▸ Problem description:
An exact copy of every record is needed.
• • •
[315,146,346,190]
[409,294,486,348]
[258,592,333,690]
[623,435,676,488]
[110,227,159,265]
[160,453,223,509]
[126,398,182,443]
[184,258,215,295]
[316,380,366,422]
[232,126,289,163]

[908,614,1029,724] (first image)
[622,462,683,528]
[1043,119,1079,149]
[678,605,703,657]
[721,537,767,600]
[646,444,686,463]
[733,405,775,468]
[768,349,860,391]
• • •
▸ Problem solution:
[315,146,346,190]
[409,294,486,348]
[258,592,333,690]
[623,435,676,488]
[110,227,159,265]
[160,453,223,509]
[126,398,182,443]
[184,258,215,295]
[316,380,366,422]
[232,126,289,163]

[908,614,1029,724] (first image)
[622,462,683,528]
[1043,119,1079,149]
[678,605,703,657]
[721,537,767,600]
[646,444,686,463]
[733,405,775,468]
[768,349,860,391]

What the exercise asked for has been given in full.